- _EXERCISE PROMPT_: Which lines in the records below contain the word "facing"? Pull out each of those lines and copy it in full.

BEGIN RECORDS SUPPLIED

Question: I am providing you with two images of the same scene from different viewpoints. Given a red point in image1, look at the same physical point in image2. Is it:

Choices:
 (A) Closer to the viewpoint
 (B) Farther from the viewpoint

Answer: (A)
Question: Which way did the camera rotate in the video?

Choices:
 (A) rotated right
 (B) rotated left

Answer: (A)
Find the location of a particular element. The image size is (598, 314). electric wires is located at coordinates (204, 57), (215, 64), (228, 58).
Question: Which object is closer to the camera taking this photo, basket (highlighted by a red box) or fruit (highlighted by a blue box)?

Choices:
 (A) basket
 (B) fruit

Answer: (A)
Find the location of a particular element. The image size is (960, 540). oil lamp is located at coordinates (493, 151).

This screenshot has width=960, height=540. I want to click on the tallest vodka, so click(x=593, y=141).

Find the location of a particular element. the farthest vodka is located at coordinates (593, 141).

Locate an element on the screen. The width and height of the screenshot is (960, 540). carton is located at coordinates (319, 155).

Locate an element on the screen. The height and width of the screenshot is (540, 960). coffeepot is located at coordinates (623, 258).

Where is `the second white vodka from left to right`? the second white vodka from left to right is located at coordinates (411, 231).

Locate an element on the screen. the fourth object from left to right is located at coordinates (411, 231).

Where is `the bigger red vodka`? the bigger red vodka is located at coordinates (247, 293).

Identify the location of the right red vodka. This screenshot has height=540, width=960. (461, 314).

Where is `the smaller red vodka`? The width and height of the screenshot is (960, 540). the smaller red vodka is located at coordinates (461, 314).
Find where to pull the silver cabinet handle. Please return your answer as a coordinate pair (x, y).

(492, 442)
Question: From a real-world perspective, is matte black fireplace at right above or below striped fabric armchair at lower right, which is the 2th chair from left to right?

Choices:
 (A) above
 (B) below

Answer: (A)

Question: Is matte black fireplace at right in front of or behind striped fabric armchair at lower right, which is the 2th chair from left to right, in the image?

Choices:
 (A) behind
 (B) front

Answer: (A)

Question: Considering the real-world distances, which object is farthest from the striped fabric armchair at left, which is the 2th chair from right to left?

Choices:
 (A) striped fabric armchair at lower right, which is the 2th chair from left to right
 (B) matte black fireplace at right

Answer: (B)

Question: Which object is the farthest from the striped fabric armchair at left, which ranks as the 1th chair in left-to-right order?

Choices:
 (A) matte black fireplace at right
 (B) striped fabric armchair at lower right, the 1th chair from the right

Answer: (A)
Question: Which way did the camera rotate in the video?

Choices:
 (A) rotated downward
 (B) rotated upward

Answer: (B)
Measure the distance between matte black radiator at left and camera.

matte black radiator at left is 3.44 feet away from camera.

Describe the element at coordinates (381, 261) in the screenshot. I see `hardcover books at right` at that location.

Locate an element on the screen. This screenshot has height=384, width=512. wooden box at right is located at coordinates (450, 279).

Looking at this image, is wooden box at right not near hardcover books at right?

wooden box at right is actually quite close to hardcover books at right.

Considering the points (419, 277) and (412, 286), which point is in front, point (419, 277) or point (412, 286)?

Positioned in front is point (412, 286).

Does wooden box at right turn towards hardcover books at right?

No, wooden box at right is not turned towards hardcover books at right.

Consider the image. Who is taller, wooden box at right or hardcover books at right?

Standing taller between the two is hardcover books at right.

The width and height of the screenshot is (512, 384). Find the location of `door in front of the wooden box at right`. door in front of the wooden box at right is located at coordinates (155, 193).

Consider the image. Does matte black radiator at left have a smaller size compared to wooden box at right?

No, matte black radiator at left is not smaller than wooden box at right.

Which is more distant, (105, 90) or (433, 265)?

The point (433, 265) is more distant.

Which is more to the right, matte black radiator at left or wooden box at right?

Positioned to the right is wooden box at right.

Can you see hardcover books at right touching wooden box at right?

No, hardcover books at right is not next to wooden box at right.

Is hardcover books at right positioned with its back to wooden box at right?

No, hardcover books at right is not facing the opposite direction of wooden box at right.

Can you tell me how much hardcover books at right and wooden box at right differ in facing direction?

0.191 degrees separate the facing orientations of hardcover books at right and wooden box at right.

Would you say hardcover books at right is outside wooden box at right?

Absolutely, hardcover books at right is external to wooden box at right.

END RECORDS SUPPLIED

- _ANSWER SECTION_:
No, hardcover books at right is not facing the opposite direction of wooden box at right.
Can you tell me how much hardcover books at right and wooden box at right differ in facing direction?
0.191 degrees separate the facing orientations of hardcover books at right and wooden box at right.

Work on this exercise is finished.